** start of Data to use **

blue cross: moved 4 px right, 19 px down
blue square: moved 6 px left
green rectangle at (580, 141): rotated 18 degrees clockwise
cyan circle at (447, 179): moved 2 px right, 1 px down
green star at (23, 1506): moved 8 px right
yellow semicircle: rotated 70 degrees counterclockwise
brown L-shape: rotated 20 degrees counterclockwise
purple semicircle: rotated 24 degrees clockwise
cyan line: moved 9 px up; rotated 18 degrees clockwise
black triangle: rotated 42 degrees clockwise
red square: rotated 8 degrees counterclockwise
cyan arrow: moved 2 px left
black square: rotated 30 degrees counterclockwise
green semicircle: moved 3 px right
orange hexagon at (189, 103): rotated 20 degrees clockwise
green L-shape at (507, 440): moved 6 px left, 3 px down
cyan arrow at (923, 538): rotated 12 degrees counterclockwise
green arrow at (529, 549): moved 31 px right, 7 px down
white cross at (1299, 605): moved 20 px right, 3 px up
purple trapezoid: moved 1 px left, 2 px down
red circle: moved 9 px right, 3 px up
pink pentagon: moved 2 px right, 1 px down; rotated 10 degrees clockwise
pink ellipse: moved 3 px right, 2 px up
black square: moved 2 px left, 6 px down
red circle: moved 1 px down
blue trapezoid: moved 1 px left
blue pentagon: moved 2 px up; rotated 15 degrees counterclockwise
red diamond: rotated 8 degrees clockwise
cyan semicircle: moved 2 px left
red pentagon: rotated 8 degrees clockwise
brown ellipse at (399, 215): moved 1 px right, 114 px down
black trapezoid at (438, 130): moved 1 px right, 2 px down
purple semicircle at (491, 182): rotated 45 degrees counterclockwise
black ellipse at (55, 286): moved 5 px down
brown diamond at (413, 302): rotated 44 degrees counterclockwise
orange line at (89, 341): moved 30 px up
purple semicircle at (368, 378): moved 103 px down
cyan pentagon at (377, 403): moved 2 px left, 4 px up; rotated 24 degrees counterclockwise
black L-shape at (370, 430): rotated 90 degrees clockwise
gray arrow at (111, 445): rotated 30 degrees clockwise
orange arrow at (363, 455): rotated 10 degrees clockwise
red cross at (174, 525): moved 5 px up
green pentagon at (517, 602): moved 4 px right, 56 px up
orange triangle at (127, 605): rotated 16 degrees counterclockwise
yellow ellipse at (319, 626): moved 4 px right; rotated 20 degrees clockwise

** end of Data to use **

### Written problem:
Copy every line of the shape change records above without any change.

### Finished exercise:
blue cross: moved 4 px right, 19 px down
blue square: moved 6 px left
green rectangle at (580, 141): rotated 18 degrees clockwise
cyan circle at (447, 179): moved 2 px right, 1 px down
green star at (23, 1506): moved 8 px right
yellow semicircle: rotated 70 degrees counterclockwise
brown L-shape: rotated 20 degrees counterclockwise
purple semicircle: rotated 24 degrees clockwise
cyan line: moved 9 px up; rotated 18 degrees clockwise
black triangle: rotated 42 degrees clockwise
red square: rotated 8 degrees counterclockwise
cyan arrow: moved 2 px left
black square: rotated 30 degrees counterclockwise
green semicircle: moved 3 px right
orange hexagon at (189, 103): rotated 20 degrees clockwise
green L-shape at (507, 440): moved 6 px left, 3 px down
cyan arrow at (923, 538): rotated 12 degrees counterclockwise
green arrow at (529, 549): moved 31 px right, 7 px down
white cross at (1299, 605): moved 20 px right, 3 px up
purple trapezoid: moved 1 px left, 2 px down
red circle: moved 9 px right, 3 px up
pink pentagon: moved 2 px right, 1 px down; rotated 10 degrees clockwise
pink ellipse: moved 3 px right, 2 px up
black square: moved 2 px left, 6 px down
red circle: moved 1 px down
blue trapezoid: moved 1 px left
blue pentagon: moved 2 px up; rotated 15 degrees counterclockwise
red diamond: rotated 8 degrees clockwise
cyan semicircle: moved 2 px left
red pentagon: rotated 8 degrees clockwise
brown ellipse at (399, 215): moved 1 px right, 114 px down
black trapezoid at (438, 130): moved 1 px right, 2 px down
purple semicircle at (491, 182): rotated 45 degrees counterclockwise
black ellipse at (55, 286): moved 5 px down
brown diamond at (413, 302): rotated 44 degrees counterclockwise
orange line at (89, 341): moved 30 px up
purple semicircle at (368, 378): moved 103 px down
cyan pentagon at (377, 403): moved 2 px left, 4 px up; rotated 24 degrees counterclockwise
black L-shape at (370, 430): rotated 90 degrees clockwise
gray arrow at (111, 445): rotated 30 degrees clockwise
orange arrow at (363, 455): rotated 10 degrees clockwise
red cross at (174, 525): moved 5 px up
green pentagon at (517, 602): moved 4 px right, 56 px up
orange triangle at (127, 605): rotated 16 degrees counterclockwise
yellow ellipse at (319, 626): moved 4 px right; rotated 20 degrees clockwise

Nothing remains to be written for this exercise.